Input records: Begin
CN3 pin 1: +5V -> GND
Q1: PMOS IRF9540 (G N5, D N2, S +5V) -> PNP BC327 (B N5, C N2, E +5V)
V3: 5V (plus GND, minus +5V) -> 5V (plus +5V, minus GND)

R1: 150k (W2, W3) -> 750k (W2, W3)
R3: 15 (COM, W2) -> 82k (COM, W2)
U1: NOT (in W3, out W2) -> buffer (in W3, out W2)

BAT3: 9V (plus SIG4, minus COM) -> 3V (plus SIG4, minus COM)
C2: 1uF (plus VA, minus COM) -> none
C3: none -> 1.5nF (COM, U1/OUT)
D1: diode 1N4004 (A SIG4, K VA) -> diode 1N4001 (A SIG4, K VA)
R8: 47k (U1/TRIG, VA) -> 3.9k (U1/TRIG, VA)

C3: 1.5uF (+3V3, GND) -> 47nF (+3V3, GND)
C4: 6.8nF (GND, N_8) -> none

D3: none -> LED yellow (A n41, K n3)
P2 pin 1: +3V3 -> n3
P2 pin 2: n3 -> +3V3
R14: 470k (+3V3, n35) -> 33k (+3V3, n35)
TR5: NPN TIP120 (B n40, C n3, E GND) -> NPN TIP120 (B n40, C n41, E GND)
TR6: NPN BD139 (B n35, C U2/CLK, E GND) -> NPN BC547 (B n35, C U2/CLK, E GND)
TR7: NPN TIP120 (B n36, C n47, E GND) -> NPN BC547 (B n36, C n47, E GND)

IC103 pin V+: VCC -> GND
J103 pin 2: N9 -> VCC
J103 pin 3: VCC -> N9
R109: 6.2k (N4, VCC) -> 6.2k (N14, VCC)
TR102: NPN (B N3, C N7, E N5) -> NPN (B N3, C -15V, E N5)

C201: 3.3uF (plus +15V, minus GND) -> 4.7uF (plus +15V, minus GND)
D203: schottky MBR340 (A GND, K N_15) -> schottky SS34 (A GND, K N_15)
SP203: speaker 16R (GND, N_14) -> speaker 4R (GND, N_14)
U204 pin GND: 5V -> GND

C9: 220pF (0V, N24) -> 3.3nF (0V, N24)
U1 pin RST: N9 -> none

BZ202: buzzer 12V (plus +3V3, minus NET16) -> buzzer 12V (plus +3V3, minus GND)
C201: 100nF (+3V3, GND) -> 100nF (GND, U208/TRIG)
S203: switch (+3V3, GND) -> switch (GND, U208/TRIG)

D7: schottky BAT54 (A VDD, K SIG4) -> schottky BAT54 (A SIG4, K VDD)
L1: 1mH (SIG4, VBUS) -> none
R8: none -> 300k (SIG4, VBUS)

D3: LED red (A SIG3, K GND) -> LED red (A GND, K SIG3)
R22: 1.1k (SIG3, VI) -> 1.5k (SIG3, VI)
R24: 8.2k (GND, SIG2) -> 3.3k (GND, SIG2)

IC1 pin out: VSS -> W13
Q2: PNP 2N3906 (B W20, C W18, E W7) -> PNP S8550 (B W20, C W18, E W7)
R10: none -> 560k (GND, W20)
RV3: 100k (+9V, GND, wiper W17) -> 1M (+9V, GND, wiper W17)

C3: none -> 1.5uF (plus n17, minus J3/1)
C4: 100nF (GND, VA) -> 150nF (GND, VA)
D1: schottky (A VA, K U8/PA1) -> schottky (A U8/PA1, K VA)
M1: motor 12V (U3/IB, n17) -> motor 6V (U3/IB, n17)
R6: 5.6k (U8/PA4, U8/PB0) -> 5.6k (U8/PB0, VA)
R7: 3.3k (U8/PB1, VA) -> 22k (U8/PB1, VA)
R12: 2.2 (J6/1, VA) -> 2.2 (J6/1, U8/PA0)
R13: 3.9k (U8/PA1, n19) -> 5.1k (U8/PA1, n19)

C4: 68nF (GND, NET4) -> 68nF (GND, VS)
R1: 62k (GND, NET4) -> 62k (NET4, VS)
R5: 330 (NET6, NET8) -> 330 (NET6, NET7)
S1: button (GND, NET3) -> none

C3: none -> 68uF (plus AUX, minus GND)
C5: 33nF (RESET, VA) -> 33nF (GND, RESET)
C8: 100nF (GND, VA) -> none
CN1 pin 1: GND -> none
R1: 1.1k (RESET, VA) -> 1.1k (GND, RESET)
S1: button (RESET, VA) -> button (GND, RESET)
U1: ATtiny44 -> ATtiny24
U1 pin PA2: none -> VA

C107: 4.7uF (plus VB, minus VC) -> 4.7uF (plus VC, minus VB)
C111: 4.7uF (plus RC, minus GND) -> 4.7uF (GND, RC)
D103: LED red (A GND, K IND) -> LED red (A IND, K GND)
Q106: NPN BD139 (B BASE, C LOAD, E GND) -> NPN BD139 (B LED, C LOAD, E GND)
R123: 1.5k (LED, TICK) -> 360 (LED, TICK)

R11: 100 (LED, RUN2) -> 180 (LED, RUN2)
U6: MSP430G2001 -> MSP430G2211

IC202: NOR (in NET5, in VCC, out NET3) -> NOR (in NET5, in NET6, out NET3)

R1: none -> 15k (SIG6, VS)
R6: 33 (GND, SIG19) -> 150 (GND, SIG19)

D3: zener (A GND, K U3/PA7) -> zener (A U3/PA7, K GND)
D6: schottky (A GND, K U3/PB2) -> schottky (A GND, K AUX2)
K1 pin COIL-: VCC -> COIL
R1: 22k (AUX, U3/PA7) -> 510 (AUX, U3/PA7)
Input records: End
__About this task__
Exactly reproduce the lines of the data above that run from the line containing "Q106: NPN BD139" through the final one.

__Solution for this task__
Q106: NPN BD139 (B BASE, C LOAD, E GND) -> NPN BD139 (B LED, C LOAD, E GND)
R123: 1.5k (LED, TICK) -> 360 (LED, TICK)

R11: 100 (LED, RUN2) -> 180 (LED, RUN2)
U6: MSP430G2001 -> MSP430G2211

IC202: NOR (in NET5, in VCC, out NET3) -> NOR (in NET5, in NET6, out NET3)

R1: none -> 15k (SIG6, VS)
R6: 33 (GND, SIG19) -> 150 (GND, SIG19)

D3: zener (A GND, K U3/PA7) -> zener (A U3/PA7, K GND)
D6: schottky (A GND, K U3/PB2) -> schottky (A GND, K AUX2)
K1 pin COIL-: VCC -> COIL
R1: 22k (AUX, U3/PA7) -> 510 (AUX, U3/PA7)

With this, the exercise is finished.